**Directions:**
In the data below, copy out word for word the lines from the one containing "Answer: (A)" through the one containing "Question: Estimate the", including both of those lines.
━━━
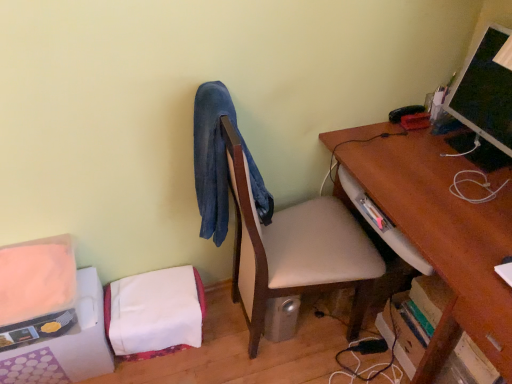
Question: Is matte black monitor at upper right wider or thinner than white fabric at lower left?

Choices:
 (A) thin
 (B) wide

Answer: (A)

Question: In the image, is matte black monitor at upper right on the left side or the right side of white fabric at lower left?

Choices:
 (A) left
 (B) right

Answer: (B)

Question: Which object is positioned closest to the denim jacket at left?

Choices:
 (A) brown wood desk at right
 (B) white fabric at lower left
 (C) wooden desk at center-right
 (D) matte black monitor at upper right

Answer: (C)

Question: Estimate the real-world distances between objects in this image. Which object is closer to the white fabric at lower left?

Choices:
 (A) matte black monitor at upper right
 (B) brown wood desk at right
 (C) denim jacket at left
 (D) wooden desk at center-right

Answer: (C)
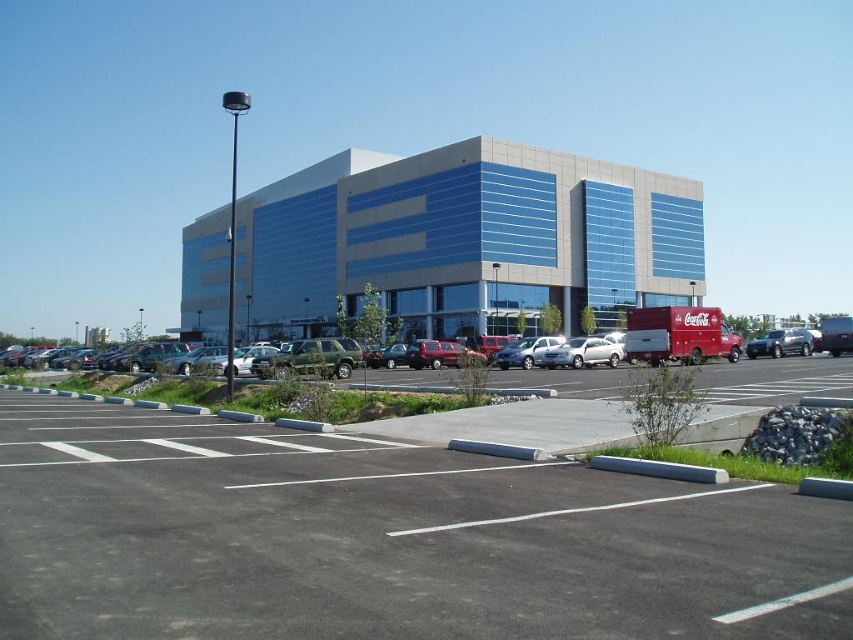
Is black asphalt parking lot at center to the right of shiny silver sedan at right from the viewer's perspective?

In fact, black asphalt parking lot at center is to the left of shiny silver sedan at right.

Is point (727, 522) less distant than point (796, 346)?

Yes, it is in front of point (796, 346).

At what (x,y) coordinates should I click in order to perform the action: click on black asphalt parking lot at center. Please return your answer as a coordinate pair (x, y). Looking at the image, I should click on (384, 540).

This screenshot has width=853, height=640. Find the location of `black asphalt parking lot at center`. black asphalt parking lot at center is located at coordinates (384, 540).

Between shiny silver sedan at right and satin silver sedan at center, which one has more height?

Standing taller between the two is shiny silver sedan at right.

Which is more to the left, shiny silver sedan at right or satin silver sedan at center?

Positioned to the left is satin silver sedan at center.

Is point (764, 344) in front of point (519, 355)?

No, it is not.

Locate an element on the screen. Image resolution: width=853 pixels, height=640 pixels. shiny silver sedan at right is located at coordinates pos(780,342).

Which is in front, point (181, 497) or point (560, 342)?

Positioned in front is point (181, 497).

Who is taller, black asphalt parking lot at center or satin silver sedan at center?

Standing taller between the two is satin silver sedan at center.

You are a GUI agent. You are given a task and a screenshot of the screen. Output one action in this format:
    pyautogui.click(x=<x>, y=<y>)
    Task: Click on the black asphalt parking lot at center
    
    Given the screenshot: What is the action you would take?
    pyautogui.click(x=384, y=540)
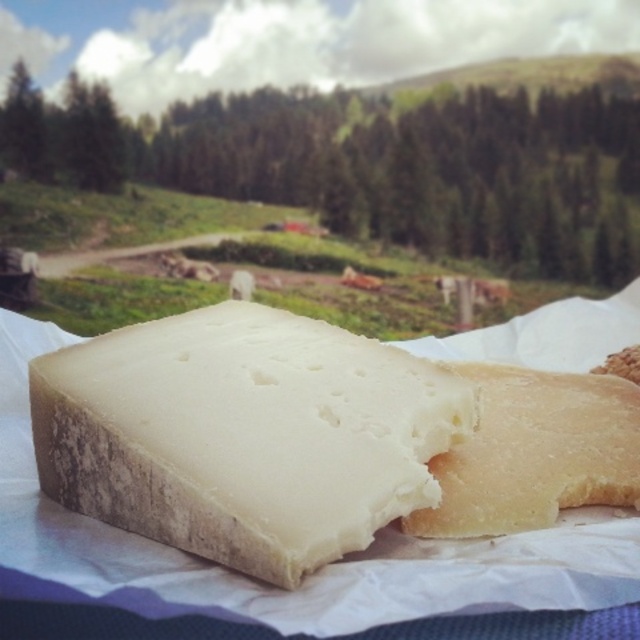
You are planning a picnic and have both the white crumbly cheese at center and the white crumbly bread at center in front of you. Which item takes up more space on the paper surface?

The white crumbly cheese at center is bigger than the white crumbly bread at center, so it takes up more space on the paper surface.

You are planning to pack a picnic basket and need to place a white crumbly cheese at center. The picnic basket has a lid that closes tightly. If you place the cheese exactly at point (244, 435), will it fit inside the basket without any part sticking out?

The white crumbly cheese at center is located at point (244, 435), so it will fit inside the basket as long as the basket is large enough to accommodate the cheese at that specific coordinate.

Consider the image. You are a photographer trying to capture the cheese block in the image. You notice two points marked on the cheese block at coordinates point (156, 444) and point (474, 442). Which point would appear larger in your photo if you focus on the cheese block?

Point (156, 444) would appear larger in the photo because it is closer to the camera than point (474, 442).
━━━
**Full response:**
Answer: (A)

Question: In the image, is matte black monitor at upper right on the left side or the right side of white fabric at lower left?

Choices:
 (A) left
 (B) right

Answer: (B)

Question: Which object is positioned closest to the denim jacket at left?

Choices:
 (A) brown wood desk at right
 (B) white fabric at lower left
 (C) wooden desk at center-right
 (D) matte black monitor at upper right

Answer: (C)

Question: Estimate the real-world distances between objects in this image. Which object is closer to the white fabric at lower left?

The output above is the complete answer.